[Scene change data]
□ □ □

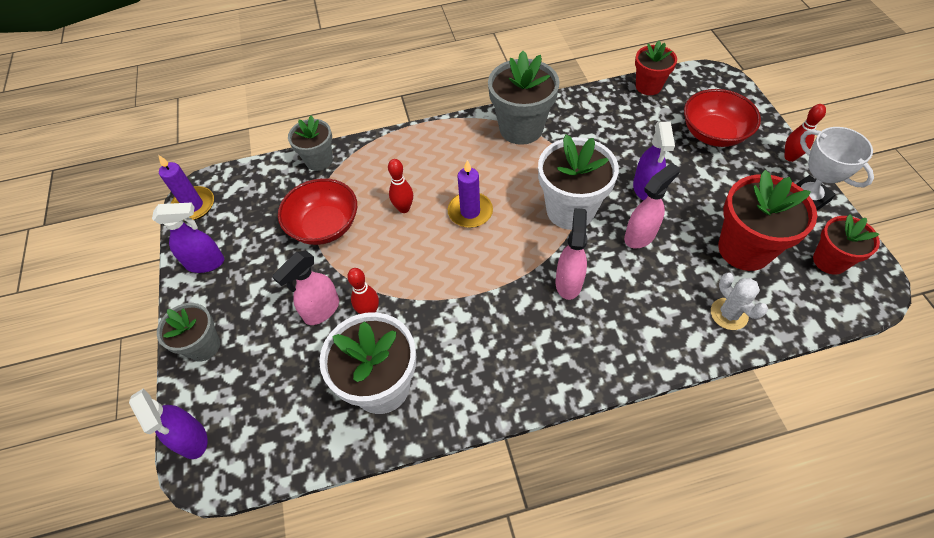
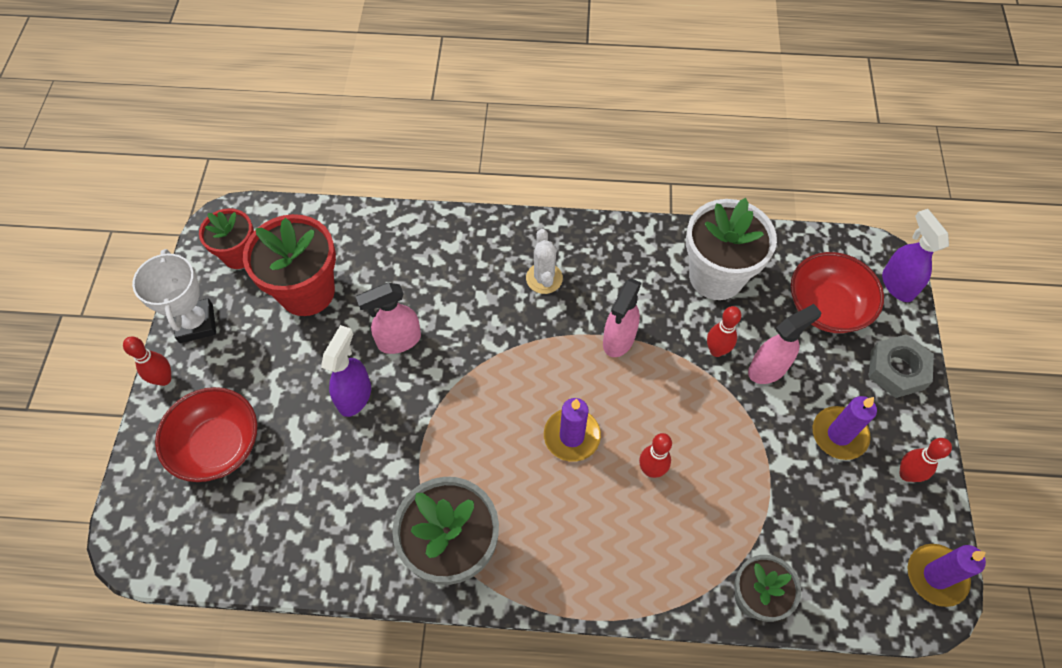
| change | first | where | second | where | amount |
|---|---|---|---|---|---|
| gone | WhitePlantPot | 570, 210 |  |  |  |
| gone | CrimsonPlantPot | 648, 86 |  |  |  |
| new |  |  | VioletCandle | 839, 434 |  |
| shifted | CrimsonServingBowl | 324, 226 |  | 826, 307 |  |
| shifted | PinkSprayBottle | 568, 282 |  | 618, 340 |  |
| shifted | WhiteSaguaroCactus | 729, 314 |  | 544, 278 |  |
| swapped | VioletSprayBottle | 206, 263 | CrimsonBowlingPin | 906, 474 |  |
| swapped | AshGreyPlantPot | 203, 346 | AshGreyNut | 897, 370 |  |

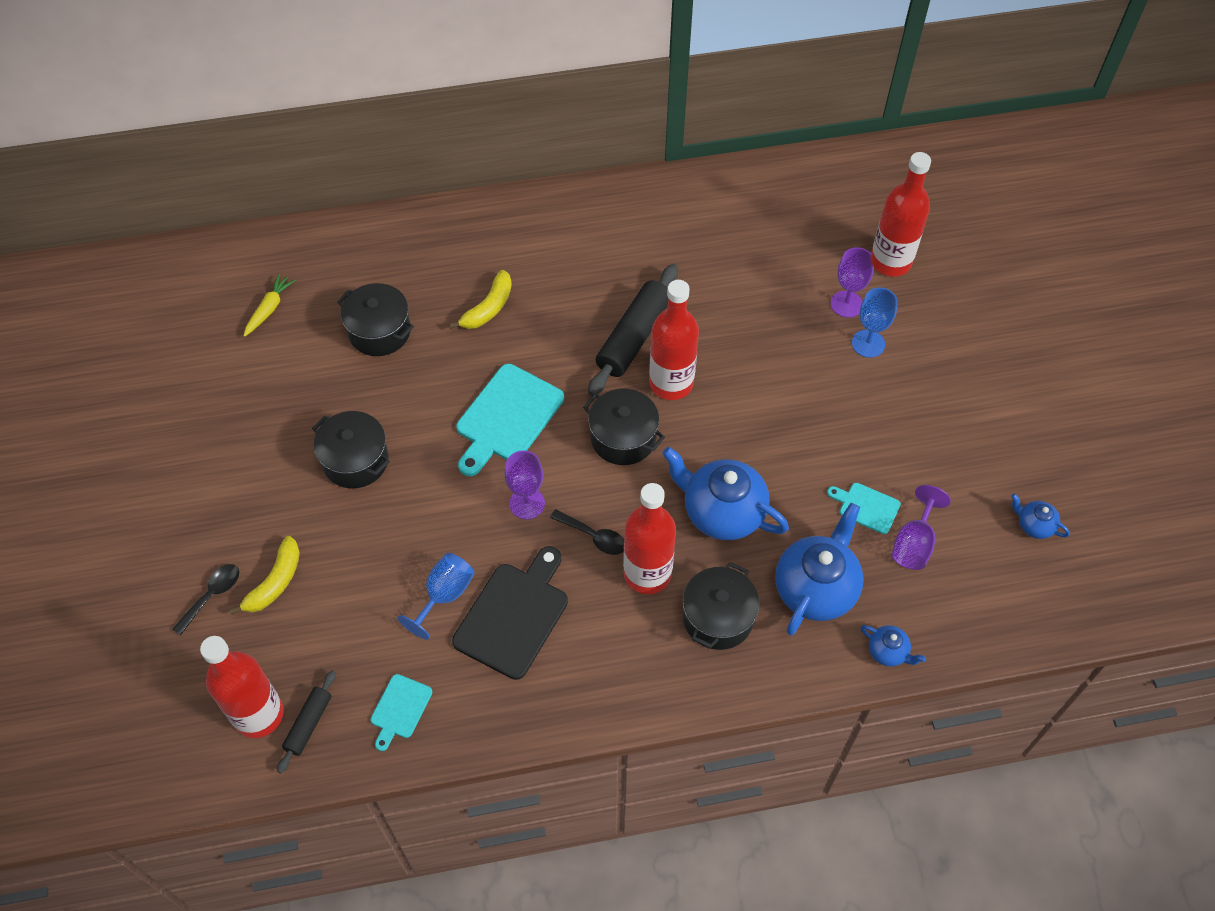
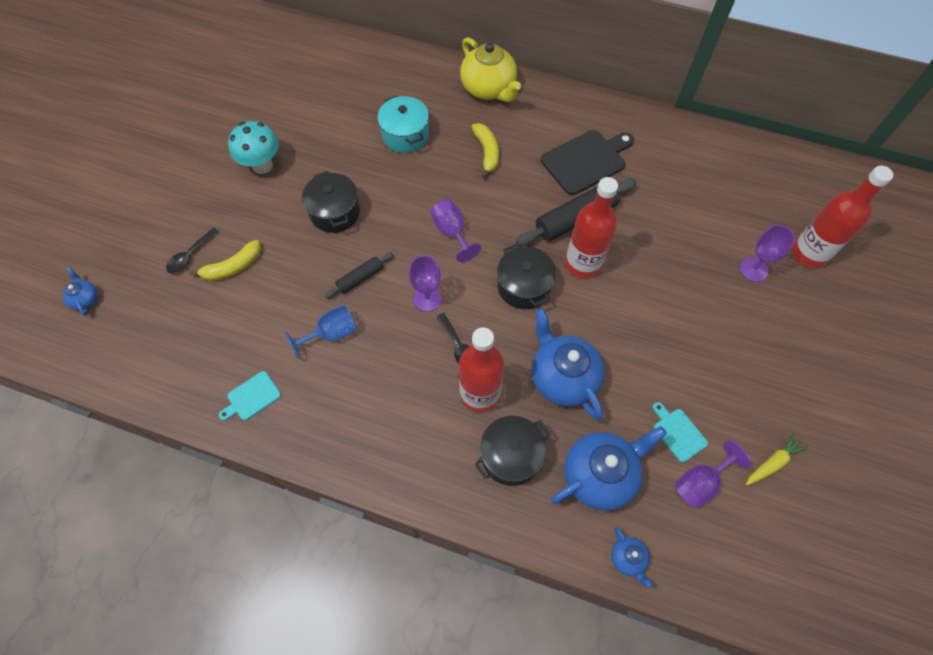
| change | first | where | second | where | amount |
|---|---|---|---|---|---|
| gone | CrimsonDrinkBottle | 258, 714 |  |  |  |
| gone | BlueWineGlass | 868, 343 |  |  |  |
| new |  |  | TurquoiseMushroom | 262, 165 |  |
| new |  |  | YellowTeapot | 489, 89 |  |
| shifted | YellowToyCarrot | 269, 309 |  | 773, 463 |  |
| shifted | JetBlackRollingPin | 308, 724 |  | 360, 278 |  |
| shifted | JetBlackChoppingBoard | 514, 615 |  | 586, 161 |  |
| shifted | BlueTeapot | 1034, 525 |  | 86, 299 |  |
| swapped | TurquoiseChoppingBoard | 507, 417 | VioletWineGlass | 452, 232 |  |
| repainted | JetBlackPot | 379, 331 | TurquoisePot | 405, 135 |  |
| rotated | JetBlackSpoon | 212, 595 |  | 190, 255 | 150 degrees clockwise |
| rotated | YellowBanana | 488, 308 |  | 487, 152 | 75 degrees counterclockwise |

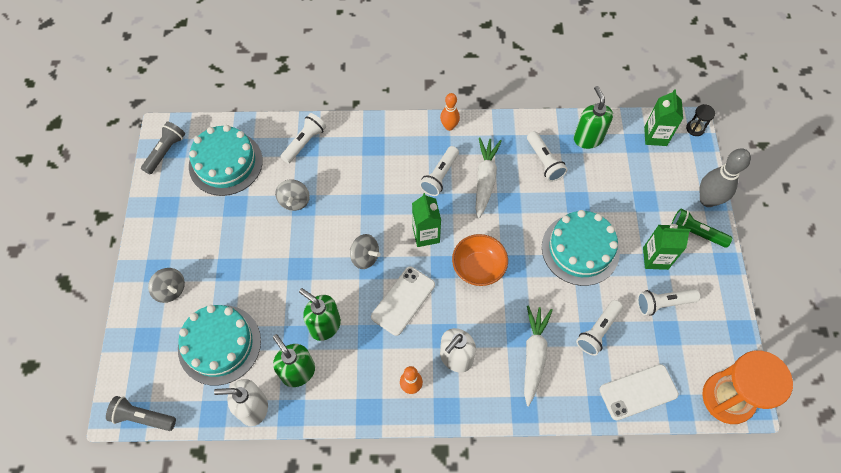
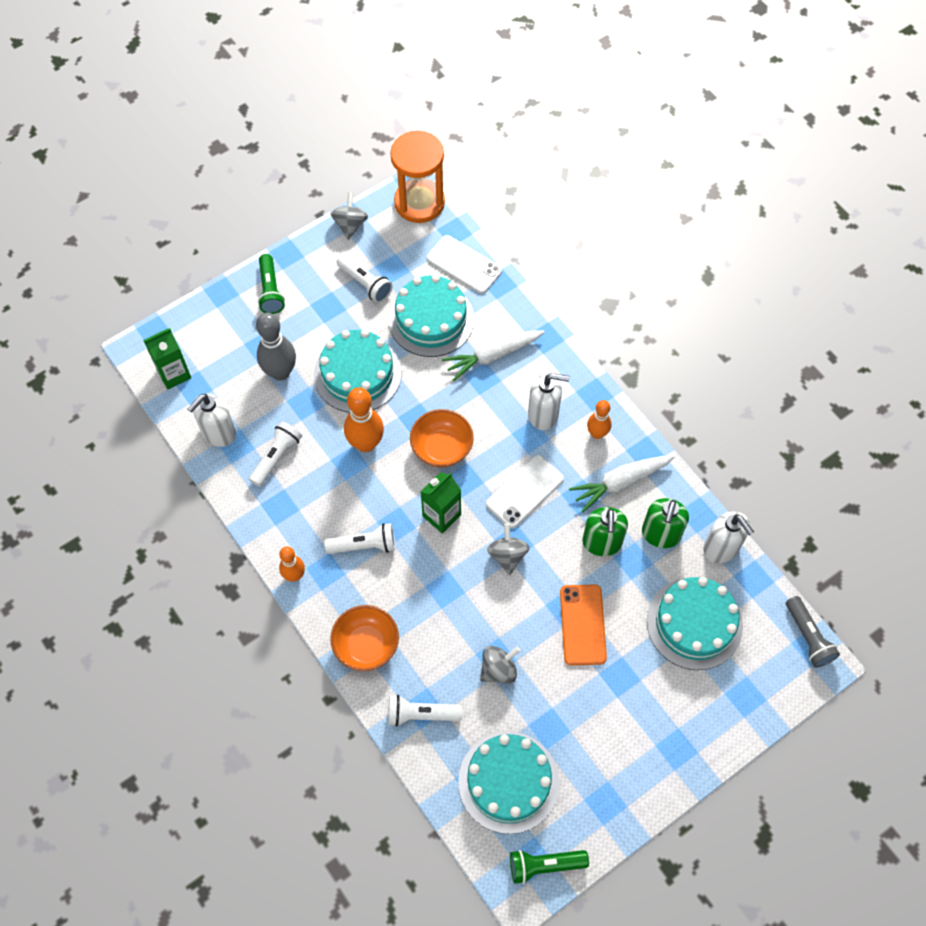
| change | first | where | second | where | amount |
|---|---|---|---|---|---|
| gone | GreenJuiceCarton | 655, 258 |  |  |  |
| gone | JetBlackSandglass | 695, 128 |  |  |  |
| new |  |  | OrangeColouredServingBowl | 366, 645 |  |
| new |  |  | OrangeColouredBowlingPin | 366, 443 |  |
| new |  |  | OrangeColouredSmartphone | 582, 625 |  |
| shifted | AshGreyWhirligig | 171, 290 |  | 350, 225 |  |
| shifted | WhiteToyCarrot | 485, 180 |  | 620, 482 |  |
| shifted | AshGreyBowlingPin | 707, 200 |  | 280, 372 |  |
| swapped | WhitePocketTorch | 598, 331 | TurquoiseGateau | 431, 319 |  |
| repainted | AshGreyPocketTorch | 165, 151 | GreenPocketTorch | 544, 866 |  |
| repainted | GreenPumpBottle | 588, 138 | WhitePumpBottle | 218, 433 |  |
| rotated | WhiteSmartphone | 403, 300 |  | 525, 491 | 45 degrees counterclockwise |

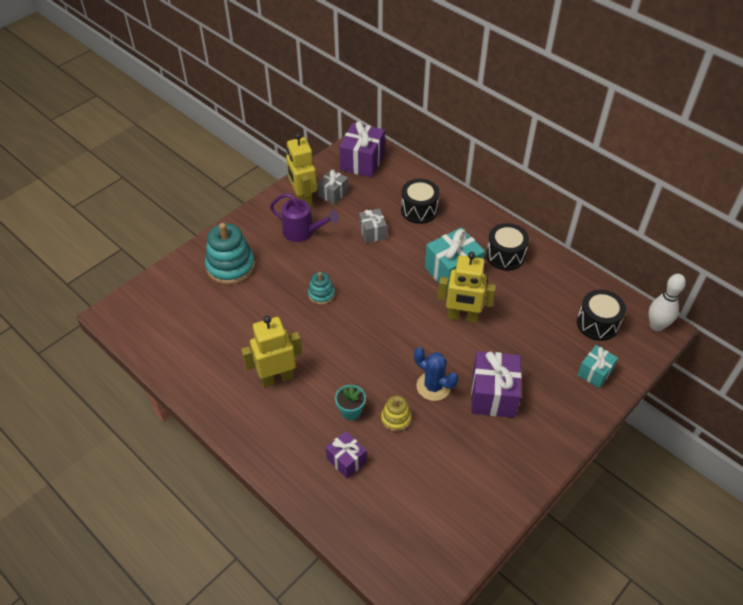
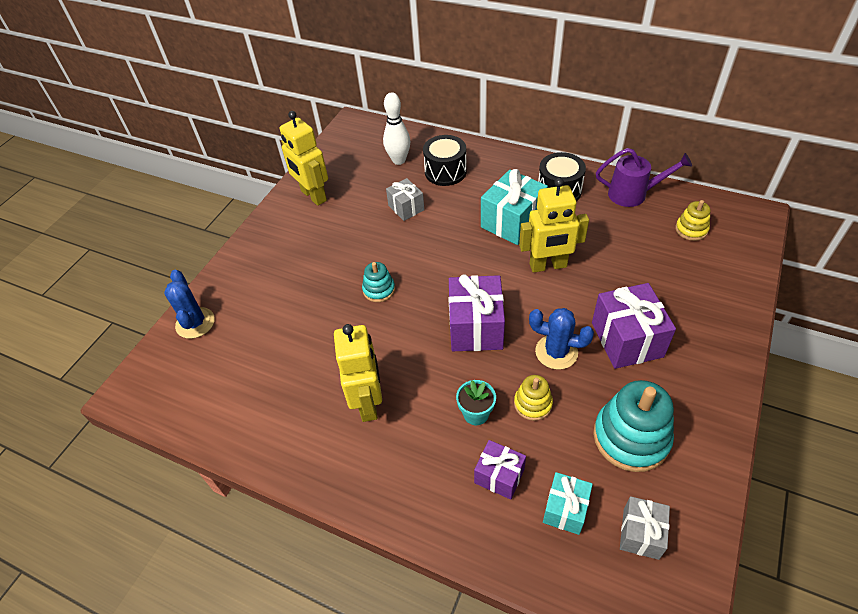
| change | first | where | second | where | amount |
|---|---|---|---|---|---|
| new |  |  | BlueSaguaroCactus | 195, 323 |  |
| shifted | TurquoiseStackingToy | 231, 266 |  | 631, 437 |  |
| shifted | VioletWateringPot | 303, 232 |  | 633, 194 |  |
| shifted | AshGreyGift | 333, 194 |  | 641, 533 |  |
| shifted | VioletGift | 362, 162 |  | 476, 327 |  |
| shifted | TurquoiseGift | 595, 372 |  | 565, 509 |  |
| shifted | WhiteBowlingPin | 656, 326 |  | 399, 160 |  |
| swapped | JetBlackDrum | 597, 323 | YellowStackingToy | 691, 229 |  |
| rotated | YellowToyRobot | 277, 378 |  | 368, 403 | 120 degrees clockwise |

□ □ □

Work instructions: Text only, no pictures: copy every entry exactly.

Solution for this problem:
| change | first | where | second | where | amount |
|---|---|---|---|---|---|
| gone | WhitePlantPot | 570, 210 |  |  |  |
| gone | CrimsonPlantPot | 648, 86 |  |  |  |
| new |  |  | VioletCandle | 839, 434 |  |
| shifted | CrimsonServingBowl | 324, 226 |  | 826, 307 |  |
| shifted | PinkSprayBottle | 568, 282 |  | 618, 340 |  |
| shifted | WhiteSaguaroCactus | 729, 314 |  | 544, 278 |  |
| swapped | VioletSprayBottle | 206, 263 | CrimsonBowlingPin | 906, 474 |  |
| swapped | AshGreyPlantPot | 203, 346 | AshGreyNut | 897, 370 |  |

| change | first | where | second | where | amount |
|---|---|---|---|---|---|
| gone | CrimsonDrinkBottle | 258, 714 |  |  |  |
| gone | BlueWineGlass | 868, 343 |  |  |  |
| new |  |  | TurquoiseMushroom | 262, 165 |  |
| new |  |  | YellowTeapot | 489, 89 |  |
| shifted | YellowToyCarrot | 269, 309 |  | 773, 463 |  |
| shifted | JetBlackRollingPin | 308, 724 |  | 360, 278 |  |
| shifted | JetBlackChoppingBoard | 514, 615 |  | 586, 161 |  |
| shifted | BlueTeapot | 1034, 525 |  | 86, 299 |  |
| swapped | TurquoiseChoppingBoard | 507, 417 | VioletWineGlass | 452, 232 |  |
| repainted | JetBlackPot | 379, 331 | TurquoisePot | 405, 135 |  |
| rotated | JetBlackSpoon | 212, 595 |  | 190, 255 | 150 degrees clockwise |
| rotated | YellowBanana | 488, 308 |  | 487, 152 | 75 degrees counterclockwise |

| change | first | where | second | where | amount |
|---|---|---|---|---|---|
| gone | GreenJuiceCarton | 655, 258 |  |  |  |
| gone | JetBlackSandglass | 695, 128 |  |  |  |
| new |  |  | OrangeColouredServingBowl | 366, 645 |  |
| new |  |  | OrangeColouredBowlingPin | 366, 443 |  |
| new |  |  | OrangeColouredSmartphone | 582, 625 |  |
| shifted | AshGreyWhirligig | 171, 290 |  | 350, 225 |  |
| shifted | WhiteToyCarrot | 485, 180 |  | 620, 482 |  |
| shifted | AshGreyBowlingPin | 707, 200 |  | 280, 372 |  |
| swapped | WhitePocketTorch | 598, 331 | TurquoiseGateau | 431, 319 |  |
| repainted | AshGreyPocketTorch | 165, 151 | GreenPocketTorch | 544, 866 |  |
| repainted | GreenPumpBottle | 588, 138 | WhitePumpBottle | 218, 433 |  |
| rotated | WhiteSmartphone | 403, 300 |  | 525, 491 | 45 degrees counterclockwise |

| change | first | where | second | where | amount |
|---|---|---|---|---|---|
| new |  |  | BlueSaguaroCactus | 195, 323 |  |
| shifted | TurquoiseStackingToy | 231, 266 |  | 631, 437 |  |
| shifted | VioletWateringPot | 303, 232 |  | 633, 194 |  |
| shifted | AshGreyGift | 333, 194 |  | 641, 533 |  |
| shifted | VioletGift | 362, 162 |  | 476, 327 |  |
| shifted | TurquoiseGift | 595, 372 |  | 565, 509 |  |
| shifted | WhiteBowlingPin | 656, 326 |  | 399, 160 |  |
| swapped | JetBlackDrum | 597, 323 | YellowStackingToy | 691, 229 |  |
| rotated | YellowToyRobot | 277, 378 |  | 368, 403 | 120 degrees clockwise |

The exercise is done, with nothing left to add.